[Work request]
The entries that follow contain images, which should be left out; output everything else exactly.

[Information given]

──────────────────────────────

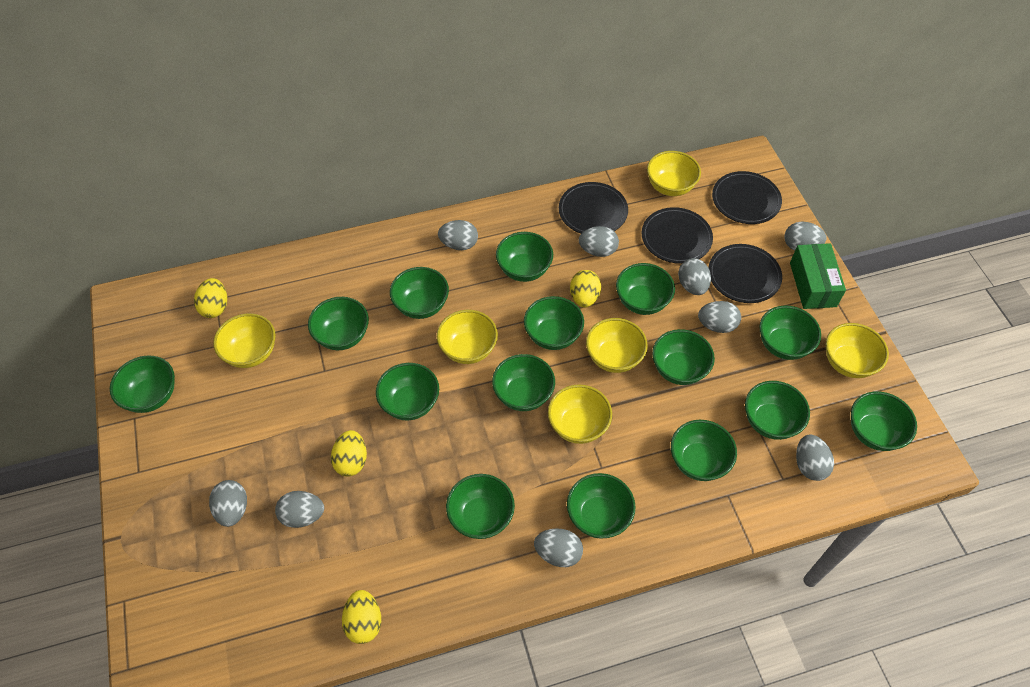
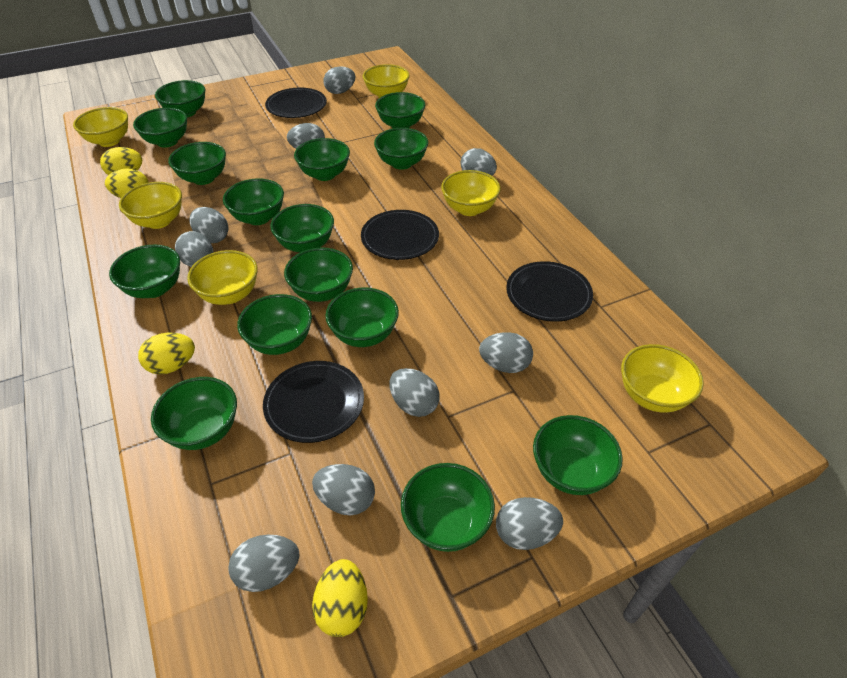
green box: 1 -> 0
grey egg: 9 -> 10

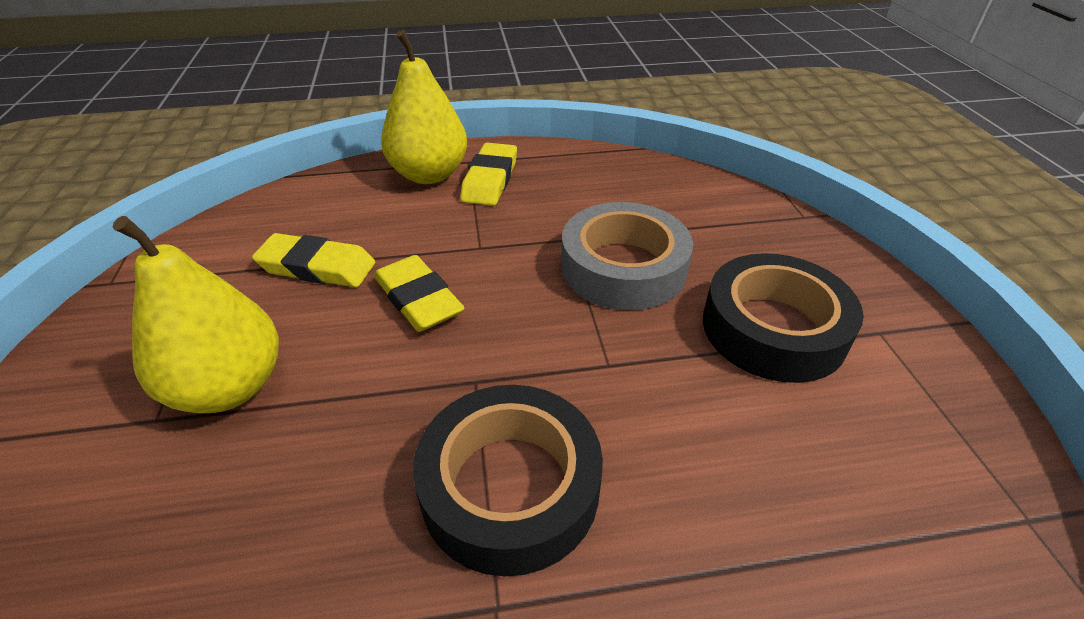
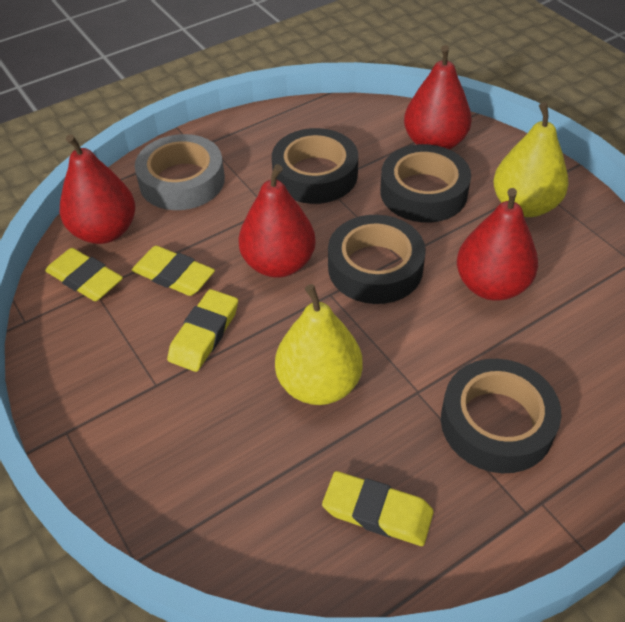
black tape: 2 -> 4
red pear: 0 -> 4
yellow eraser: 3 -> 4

──────────────────────────────

[Answer to this problem]
green box: 1 -> 0
grey egg: 9 -> 10

black tape: 2 -> 4
red pear: 0 -> 4
yellow eraser: 3 -> 4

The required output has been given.